Exercise prompt:
Output only the lines of the entries that follow, starting at the one with "green apple: 9 -> 6" and running down to the one with "yellow apple: 6 -> 5", both included and unchanged.

Data supplied:
------------------------------
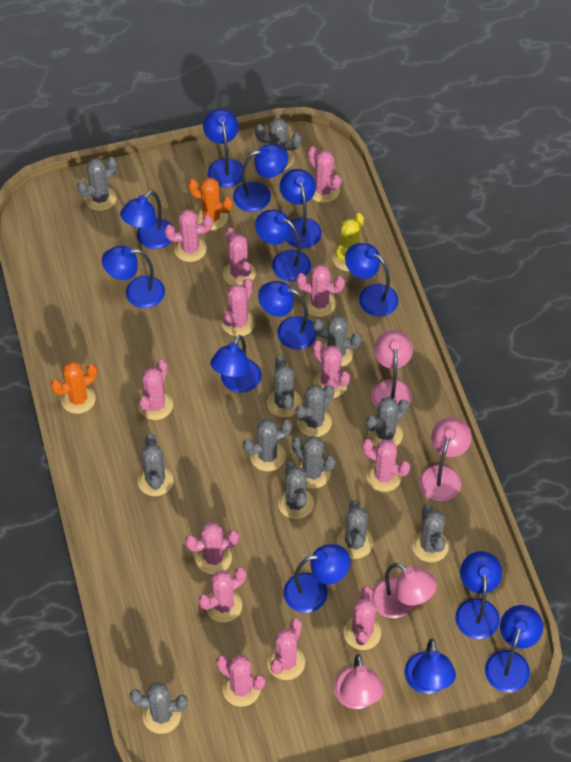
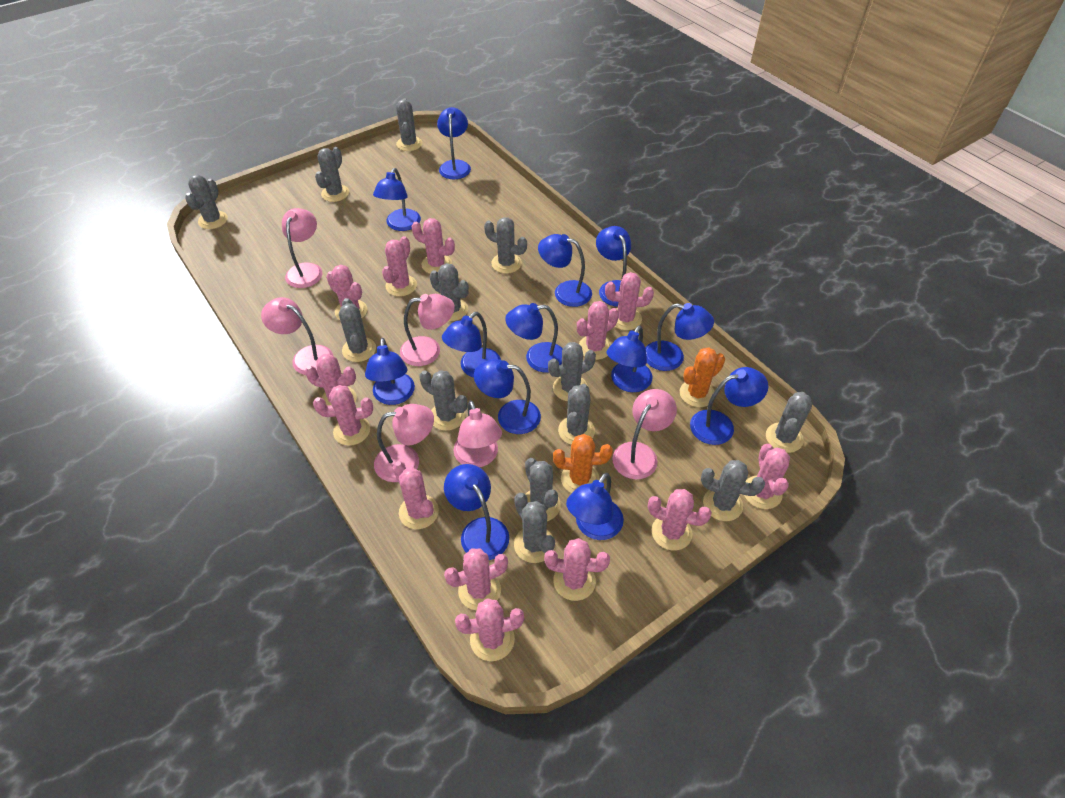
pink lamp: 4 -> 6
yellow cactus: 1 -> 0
------------------------------
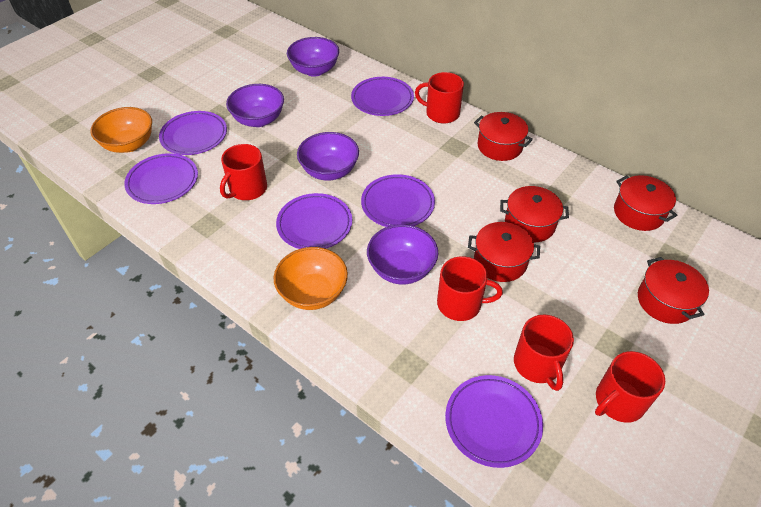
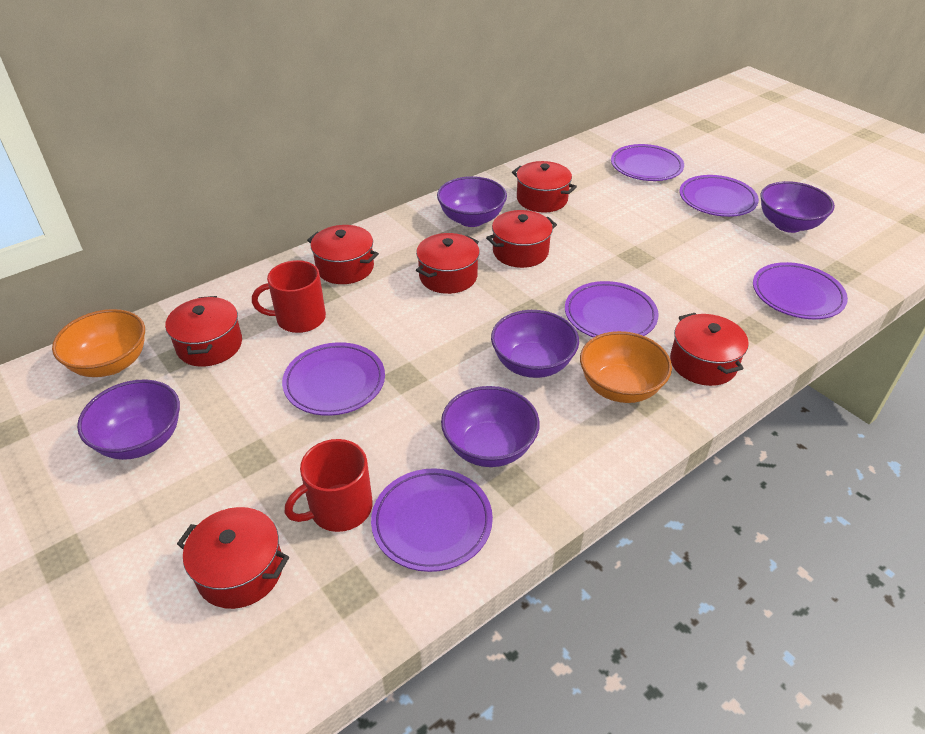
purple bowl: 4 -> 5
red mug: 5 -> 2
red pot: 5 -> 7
------------------------------
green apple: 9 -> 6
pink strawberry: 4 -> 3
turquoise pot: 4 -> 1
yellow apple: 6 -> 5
------------------------------
Written solution:
green apple: 9 -> 6
pink strawberry: 4 -> 3
turquoise pot: 4 -> 1
yellow apple: 6 -> 5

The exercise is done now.